_Action item_. An acceptable answer contains every record below, unchanged, and no pictures.

Start of Data extract

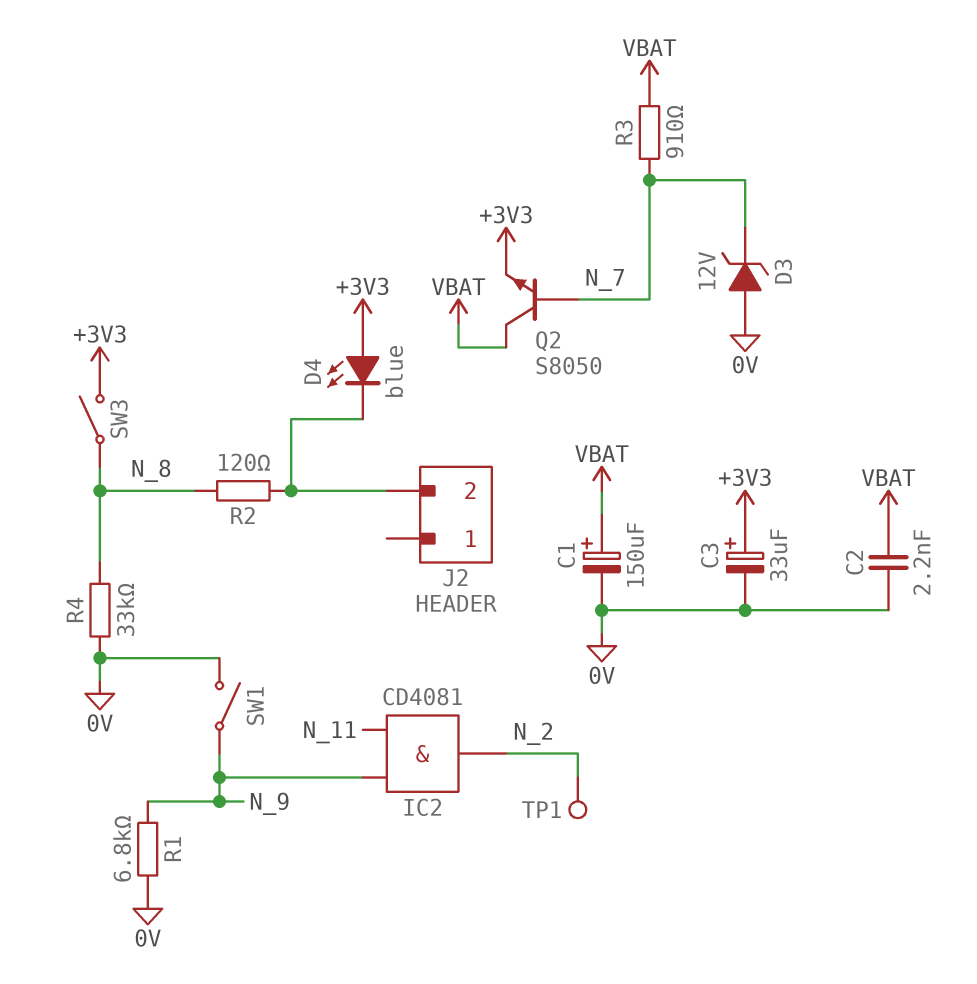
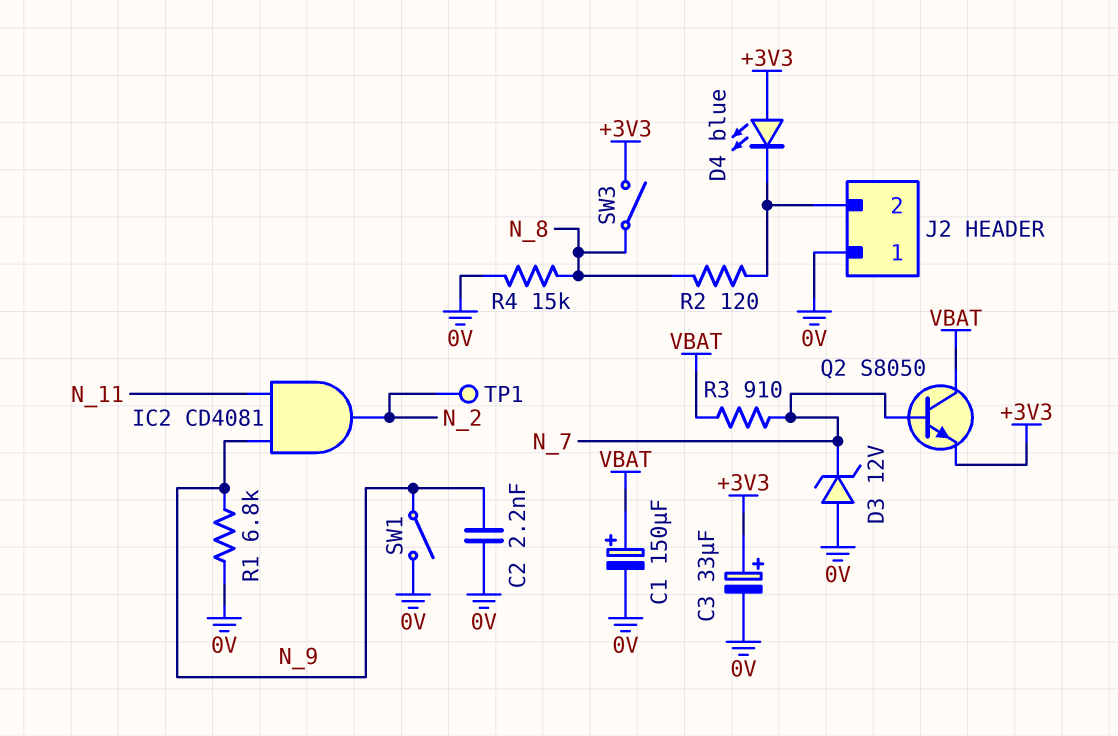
C2: 2.2nF (0V, VBAT) -> 2.2nF (0V, N_9)
J2 pin 1: none -> 0V
R4: 33k (0V, N_8) -> 15k (0V, N_8)

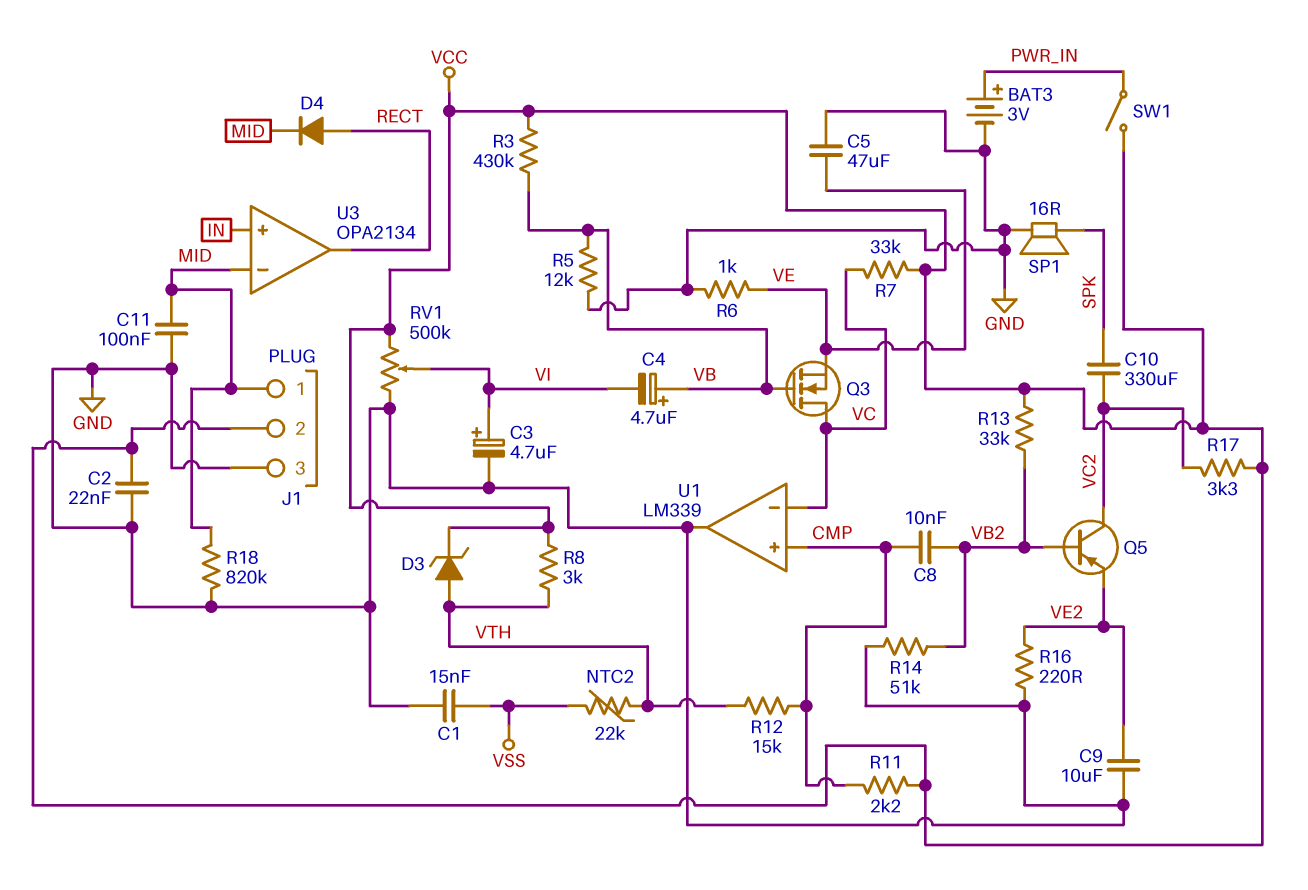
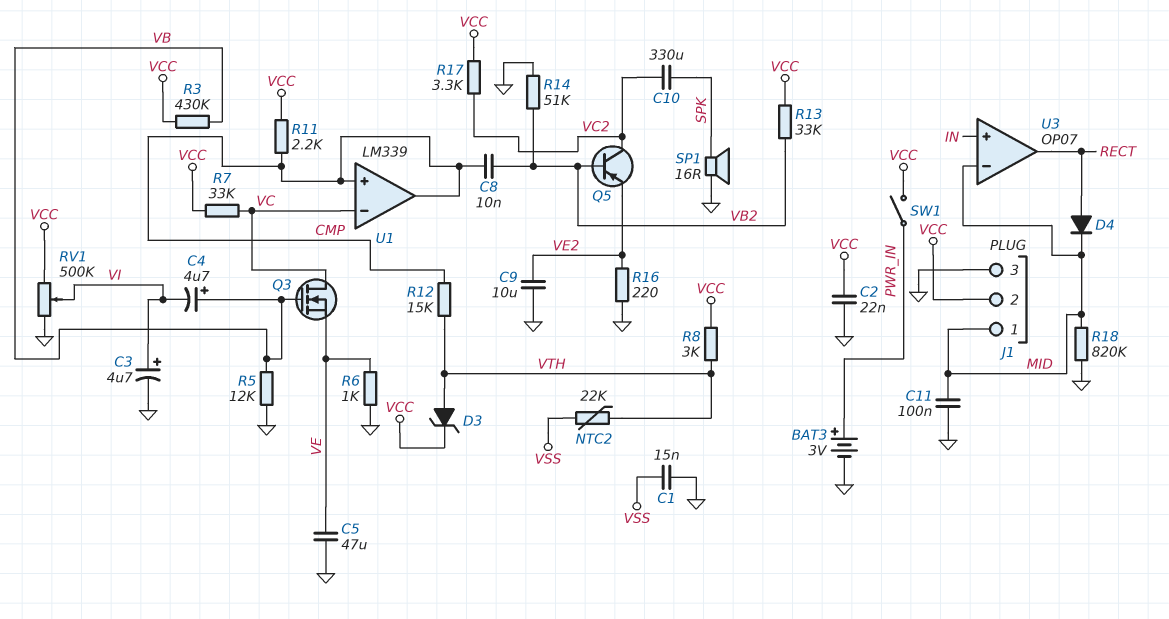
U1 pin out: GND -> CMP
U3: OPA2134 -> OP07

End of Data extract

_Solution to the exercise_.
C2: 2.2nF (0V, VBAT) -> 2.2nF (0V, N_9)
J2 pin 1: none -> 0V
R4: 33k (0V, N_8) -> 15k (0V, N_8)

U1 pin out: GND -> CMP
U3: OPA2134 -> OP07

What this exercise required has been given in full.